**HOW TO COMPLETE THIS TASK**
Only one stretch of the data below is wanted: the lines from the one with "JP202 pin 3: VIN -> VDD" through the one with "R219: 470 (LED_A, VE) -> 470 (GND, VE)", repeated exactly.

**SUPPLIED ENTRIES**
════
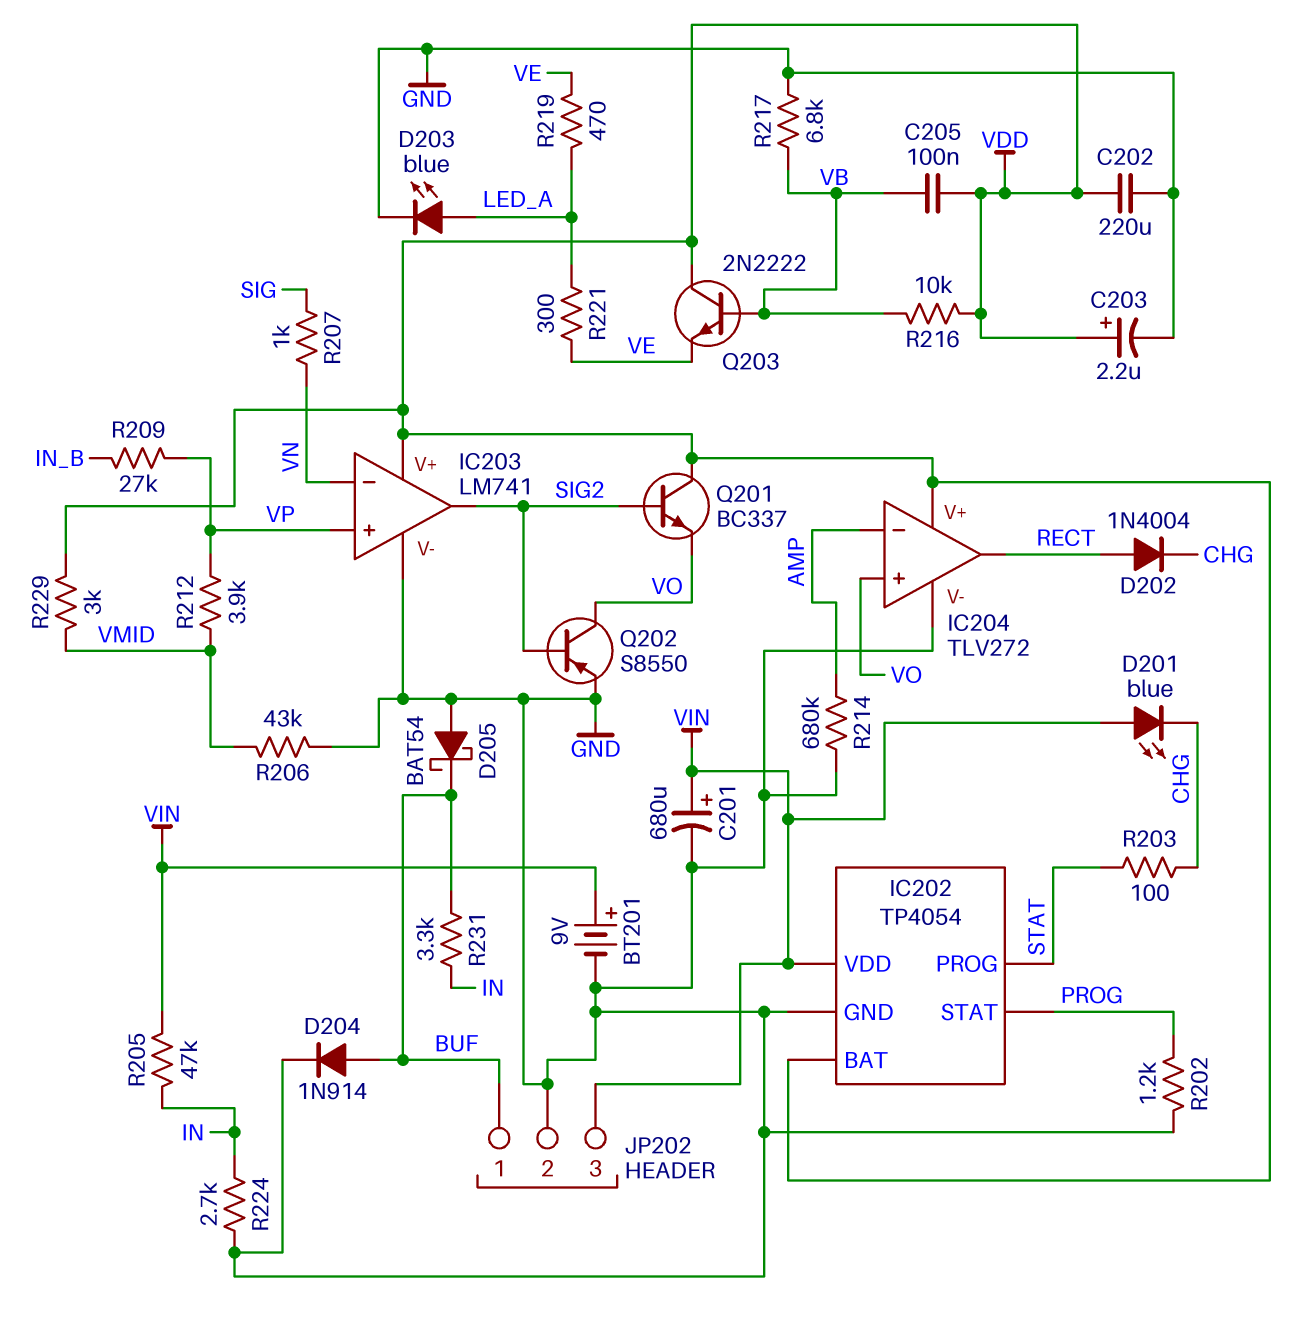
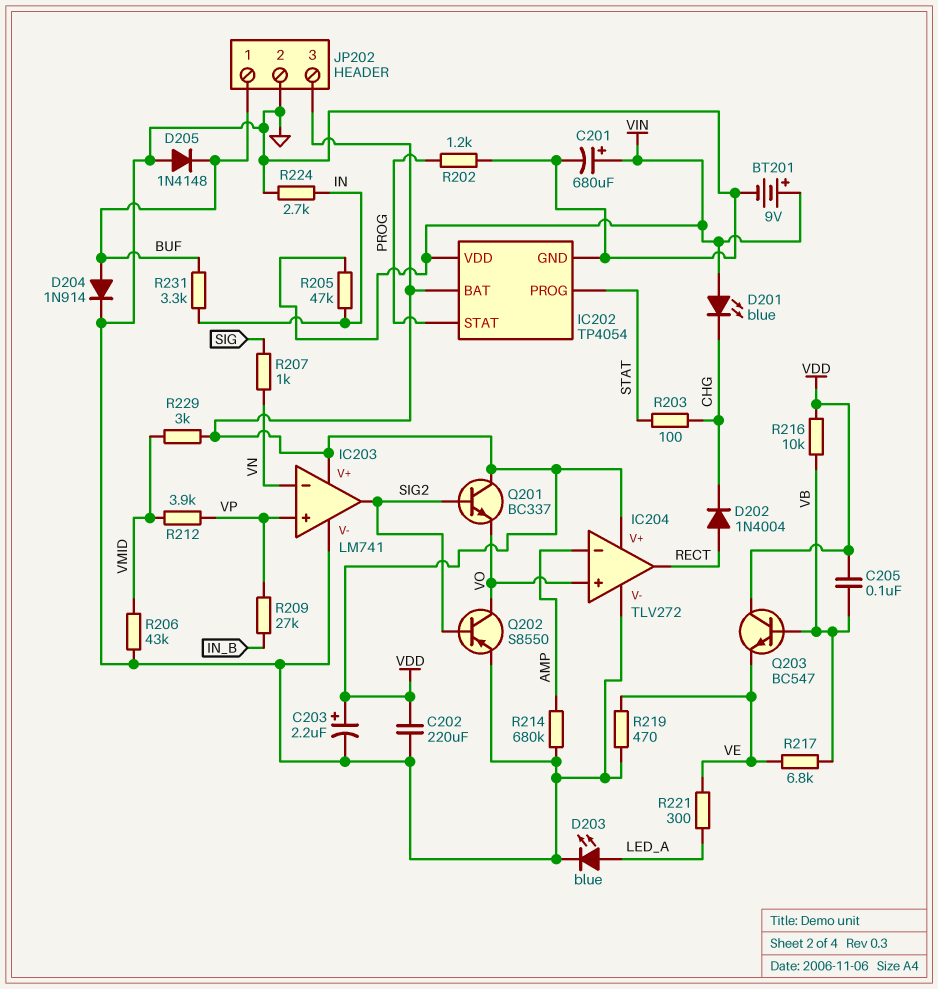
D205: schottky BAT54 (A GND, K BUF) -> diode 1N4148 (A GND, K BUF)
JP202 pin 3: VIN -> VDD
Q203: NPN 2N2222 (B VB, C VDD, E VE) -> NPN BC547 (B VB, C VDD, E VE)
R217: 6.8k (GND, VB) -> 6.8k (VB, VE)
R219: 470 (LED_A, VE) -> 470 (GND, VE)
════
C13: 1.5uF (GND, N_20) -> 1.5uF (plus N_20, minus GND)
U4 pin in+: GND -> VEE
════
**EXERCISE RESPONSE**
JP202 pin 3: VIN -> VDD
Q203: NPN 2N2222 (B VB, C VDD, E VE) -> NPN BC547 (B VB, C VDD, E VE)
R217: 6.8k (GND, VB) -> 6.8k (VB, VE)
R219: 470 (LED_A, VE) -> 470 (GND, VE)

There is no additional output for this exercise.